[Try it] From the entries below, return every line that includes the word "star".

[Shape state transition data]
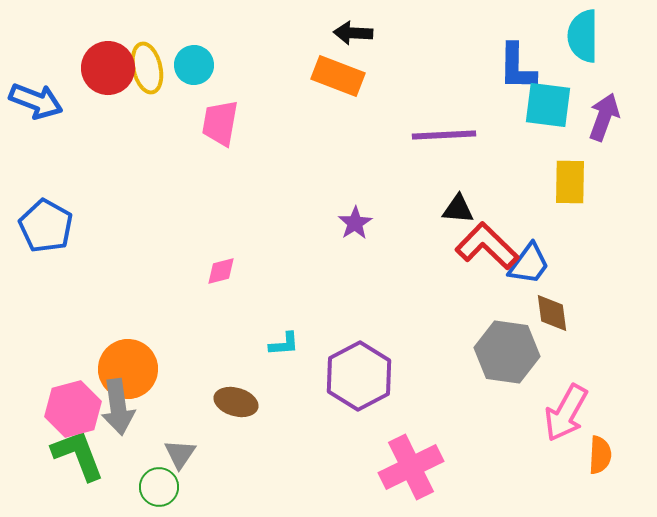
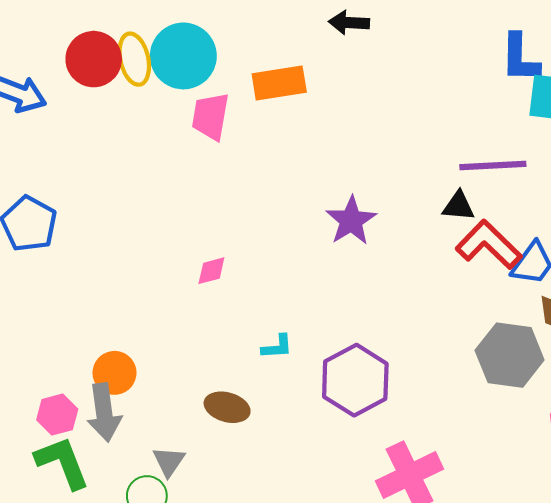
cyan circle: (194, 65) -> (183, 56), size x1.6
orange rectangle: (338, 76) -> (279, 83), moved, turned -30
purple line: (444, 135) -> (493, 165), moved
purple star: (355, 223) -> (351, 221), size x1.4
orange circle: (128, 369) -> (115, 373), size x0.7
pink hexagon: (73, 409) -> (57, 415), size x0.7

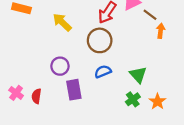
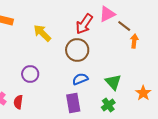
purple circle: (60, 66) -> (30, 74), moved
purple rectangle: (74, 90) -> (73, 103), moved
orange star: (157, 101) -> (143, 93), moved

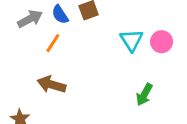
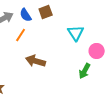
pink circle: (162, 42) -> (97, 51), moved
brown arrow: (51, 85) -> (36, 61), moved

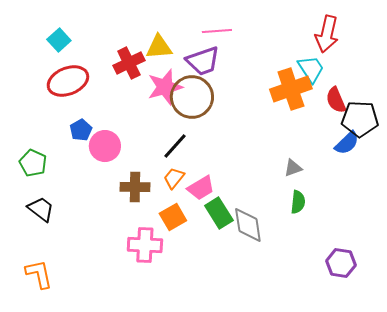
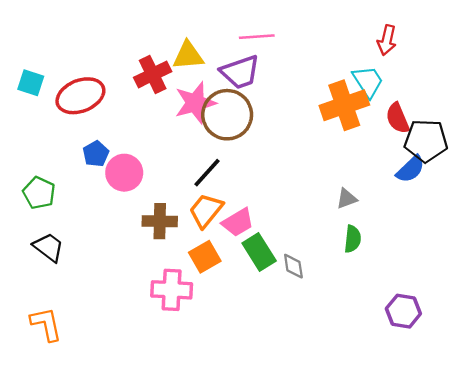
red arrow: (327, 34) -> (387, 40), size x0.7
cyan square: (59, 40) -> (31, 83), moved, turned -30
orange trapezoid: (174, 178) -> (206, 211), size x1.4
gray diamond: (248, 225) -> (293, 266), size x0.6

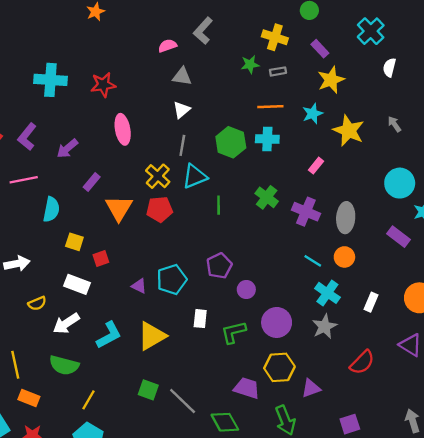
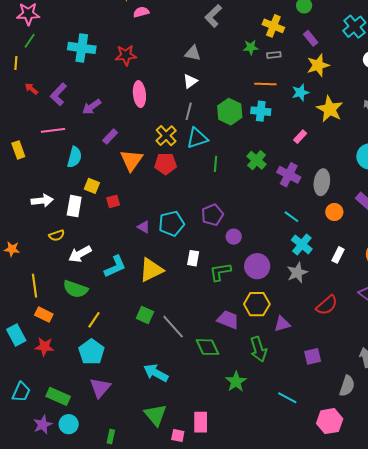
pink semicircle: (167, 46) -> (141, 12), moved
orange circle: (344, 257) -> (334, 212), moved
white rectangle: (77, 284) -> (74, 206), moved, turned 75

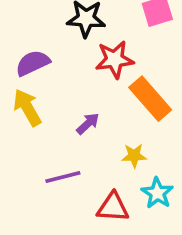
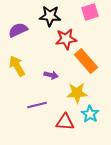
purple semicircle: (33, 63) -> (18, 30), moved
purple arrow: (88, 124) -> (51, 75), turned 56
yellow star: (134, 156) -> (77, 93), size x1.5

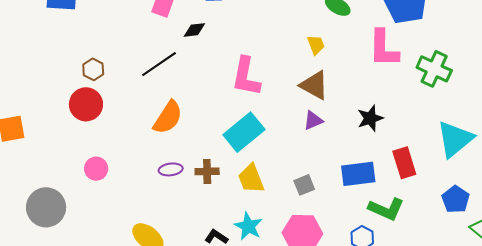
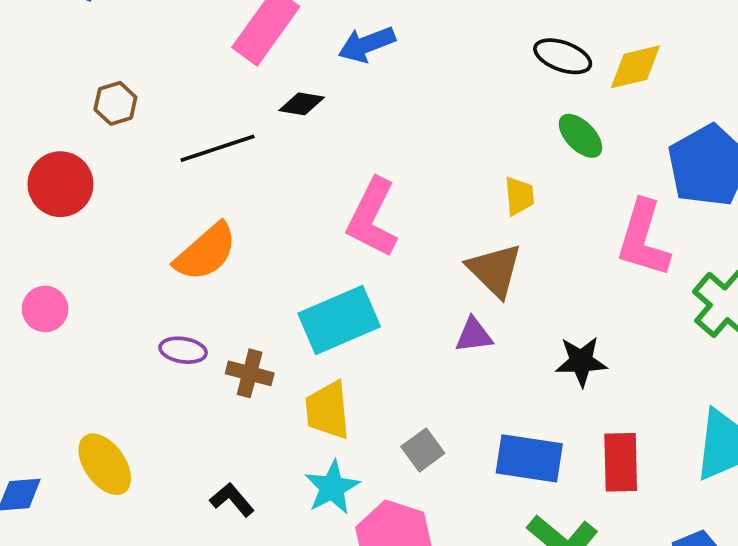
brown hexagon: (93, 69) -> (115, 103), moved
gray square: (304, 185) -> (423, 450), turned -30
cyan star: (248, 226) -> (332, 487), moved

[Response area]
purple star: (355, 223) -> (351, 221), size x1.4
orange star: (157, 101) -> (143, 93), moved
yellow star: (134, 156) -> (77, 93), size x1.5
cyan star: (248, 226) -> (332, 487), moved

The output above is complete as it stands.